-- Supplied records follows --

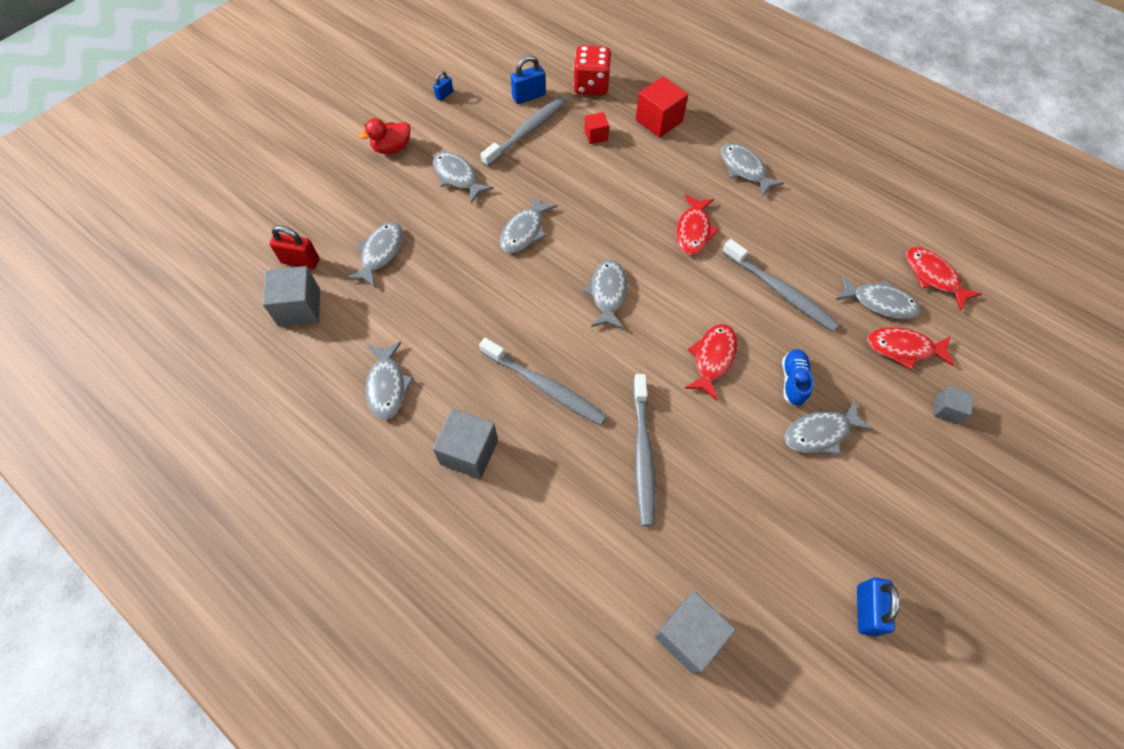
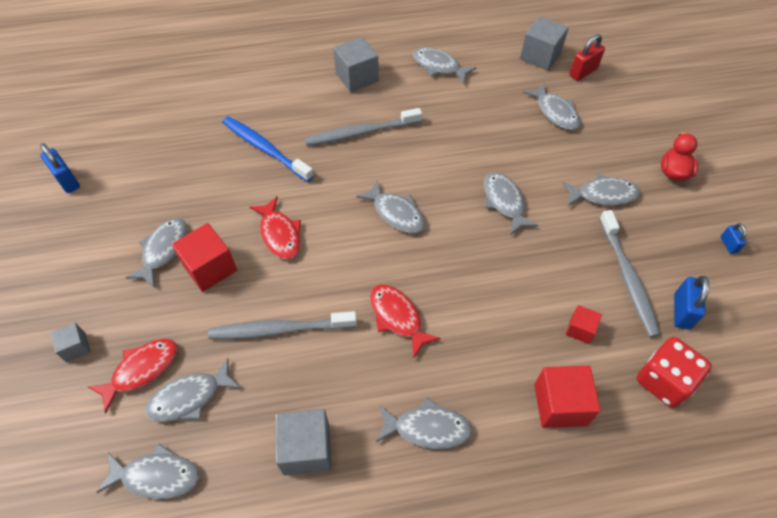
camera: 130 degrees right, 5 degrees down
grey toothbrush [633,374,656,526] -> blue toothbrush [222,116,314,182]
grey cube [654,591,736,674] -> grey cube moved to [275,409,331,475]
blue shoe [782,349,814,406] -> red cube [172,223,237,292]
red fish [906,247,982,311] -> grey fish [96,444,199,499]

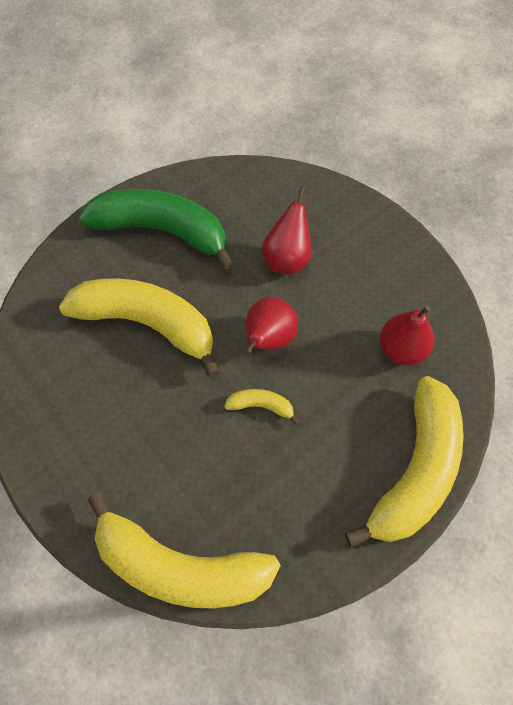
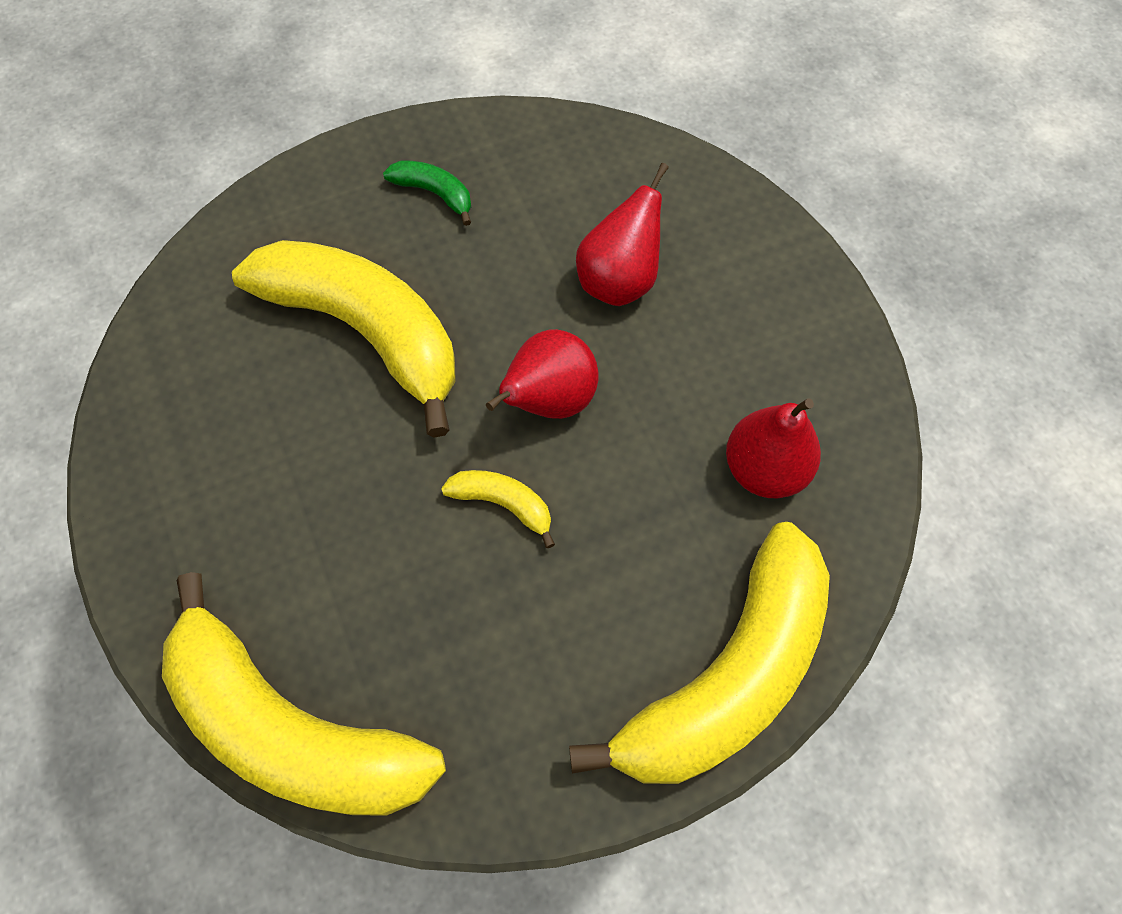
camera: 15 degrees right, 0 degrees up
green banana [79,189,234,270] -> green banana [383,161,471,226], size x0.41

-- Supplied records concluded --

Exercise
The answer must be one number: how many lines in the material above contain the word "grey".

Output of the task
3